** Information provided **
---+---
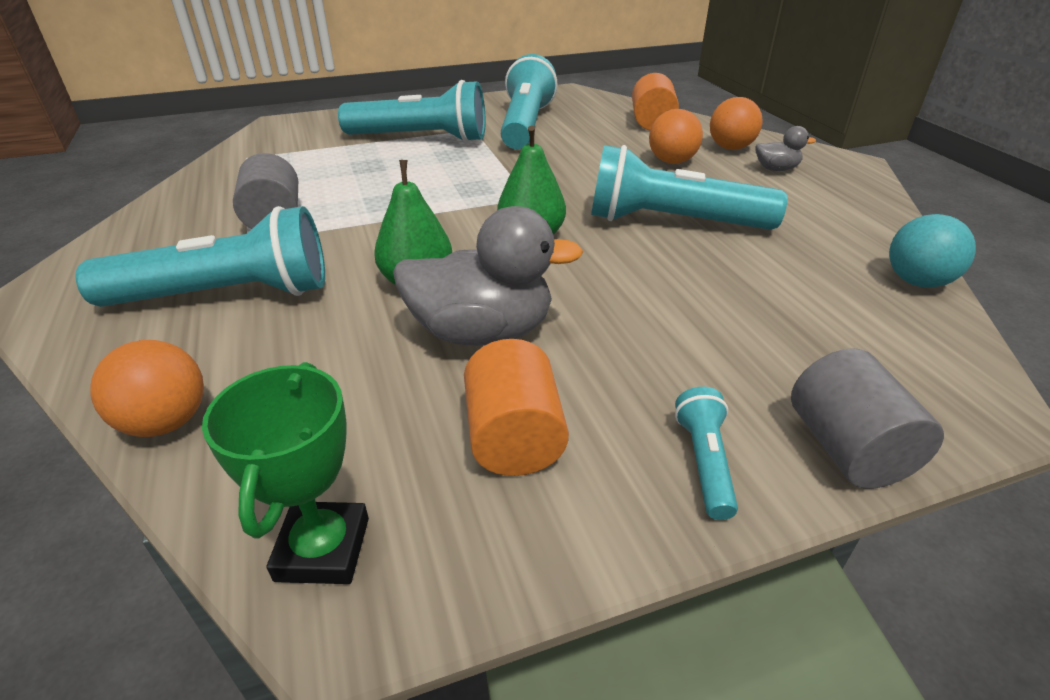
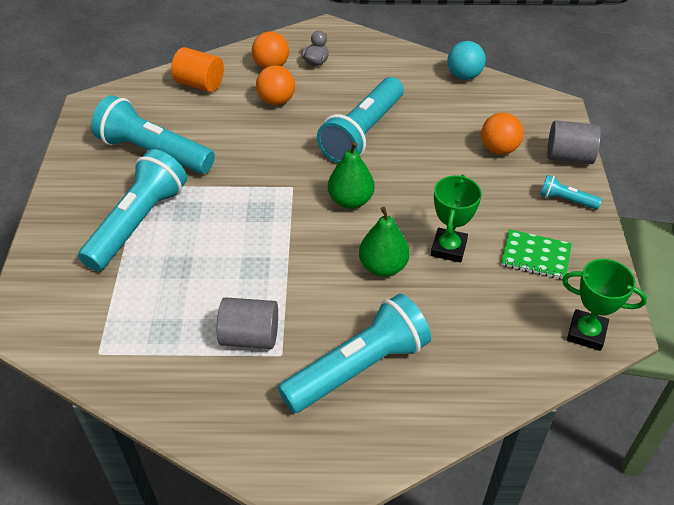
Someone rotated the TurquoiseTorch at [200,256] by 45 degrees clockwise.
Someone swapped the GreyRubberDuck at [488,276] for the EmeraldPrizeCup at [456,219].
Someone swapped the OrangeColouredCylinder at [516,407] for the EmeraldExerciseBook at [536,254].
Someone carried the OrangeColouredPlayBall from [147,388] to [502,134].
---+---
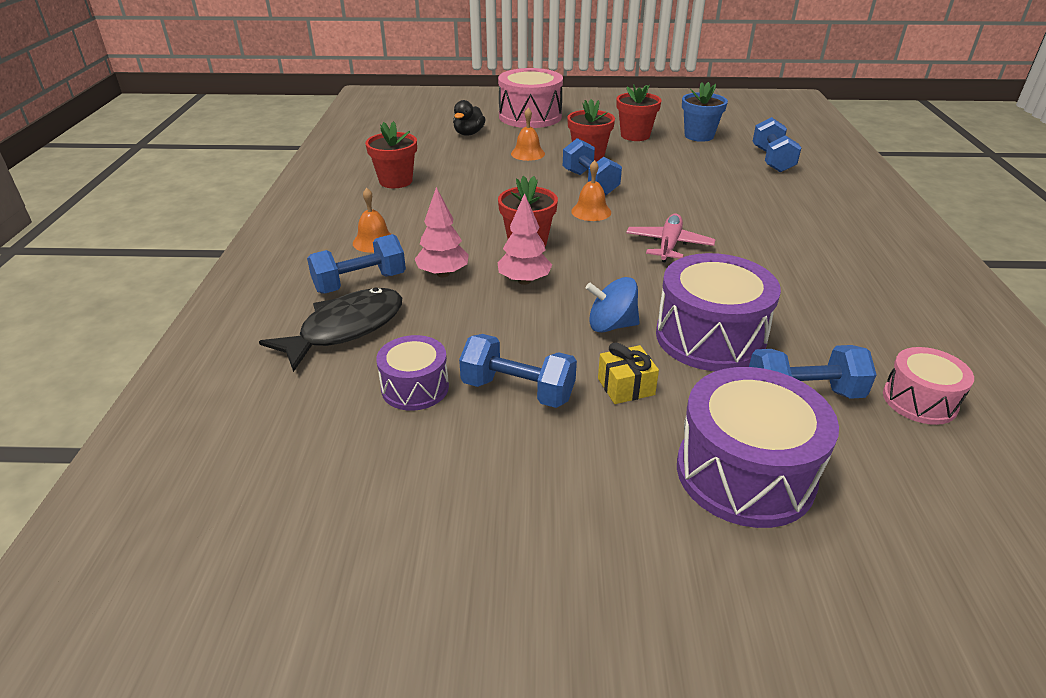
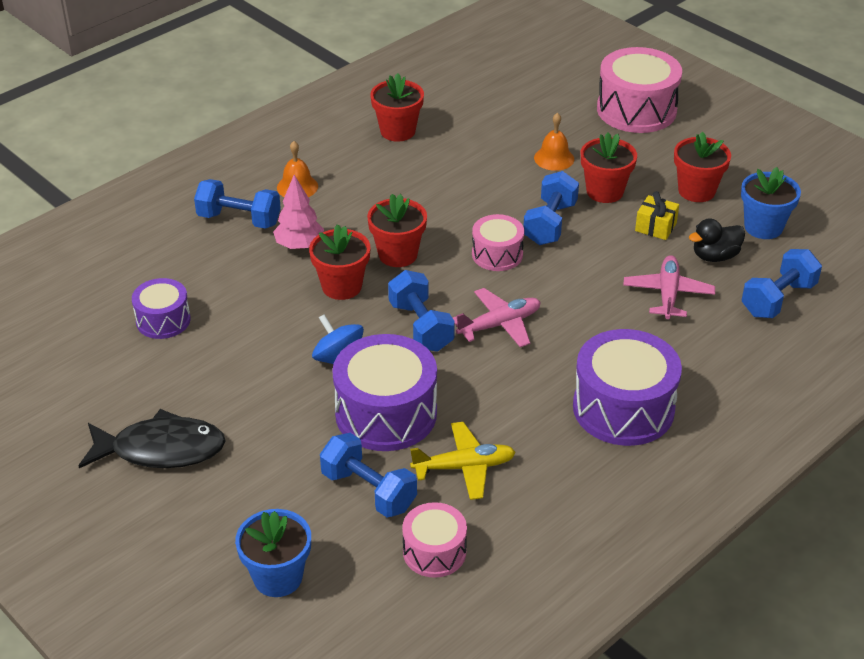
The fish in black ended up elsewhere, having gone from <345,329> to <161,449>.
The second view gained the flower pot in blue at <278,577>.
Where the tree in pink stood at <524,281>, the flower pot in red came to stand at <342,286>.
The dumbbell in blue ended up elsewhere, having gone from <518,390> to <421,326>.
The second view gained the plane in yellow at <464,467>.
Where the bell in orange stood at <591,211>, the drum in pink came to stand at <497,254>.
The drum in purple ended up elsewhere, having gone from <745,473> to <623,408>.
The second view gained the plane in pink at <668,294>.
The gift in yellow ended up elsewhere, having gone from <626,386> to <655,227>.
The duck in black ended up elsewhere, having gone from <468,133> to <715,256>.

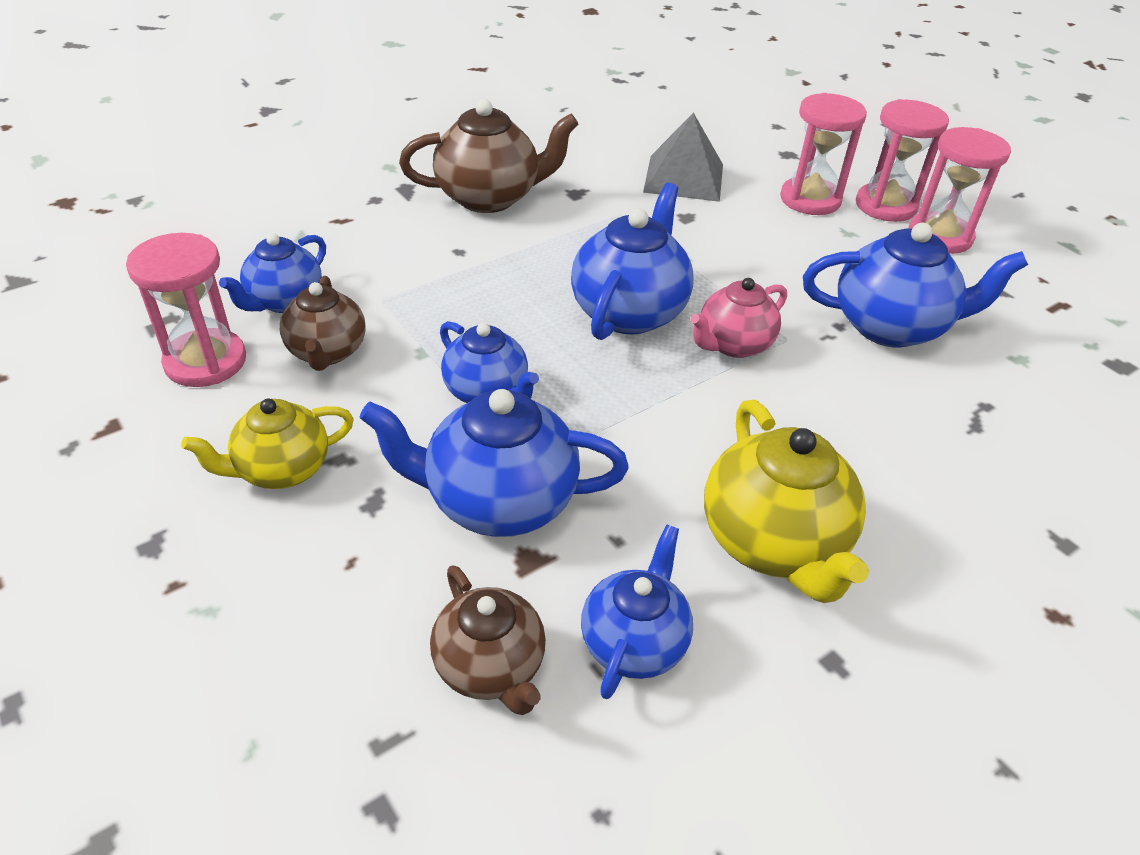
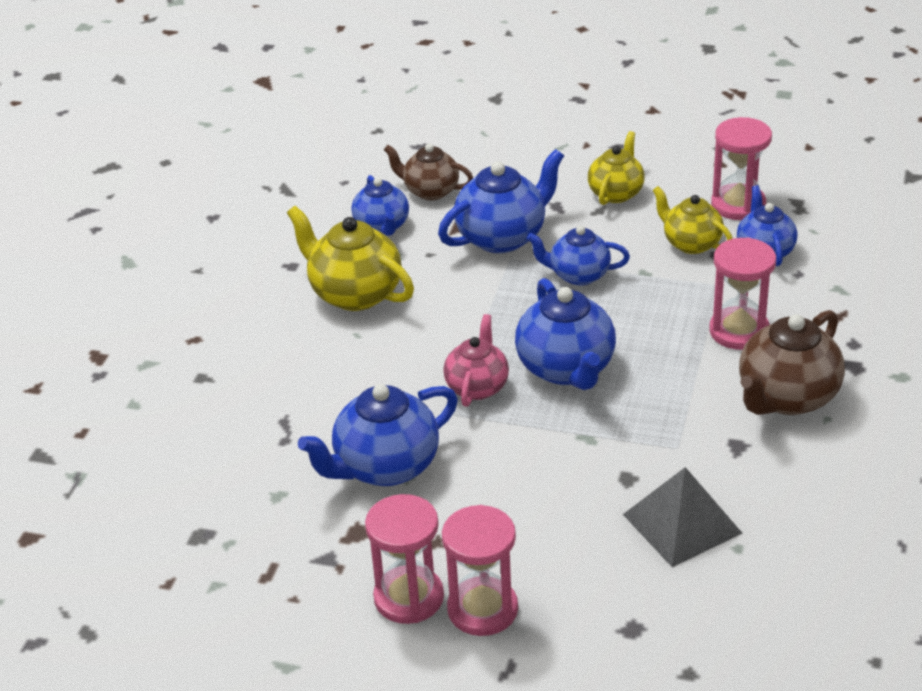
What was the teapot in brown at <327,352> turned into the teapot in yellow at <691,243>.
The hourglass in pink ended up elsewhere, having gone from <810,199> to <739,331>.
---+---
** Exercise **
Locate all lines in the listing above with the word "flower" and copy them.

** Written answer **
The second view gained the flower pot in blue at <278,577>.
Where the tree in pink stood at <524,281>, the flower pot in red came to stand at <342,286>.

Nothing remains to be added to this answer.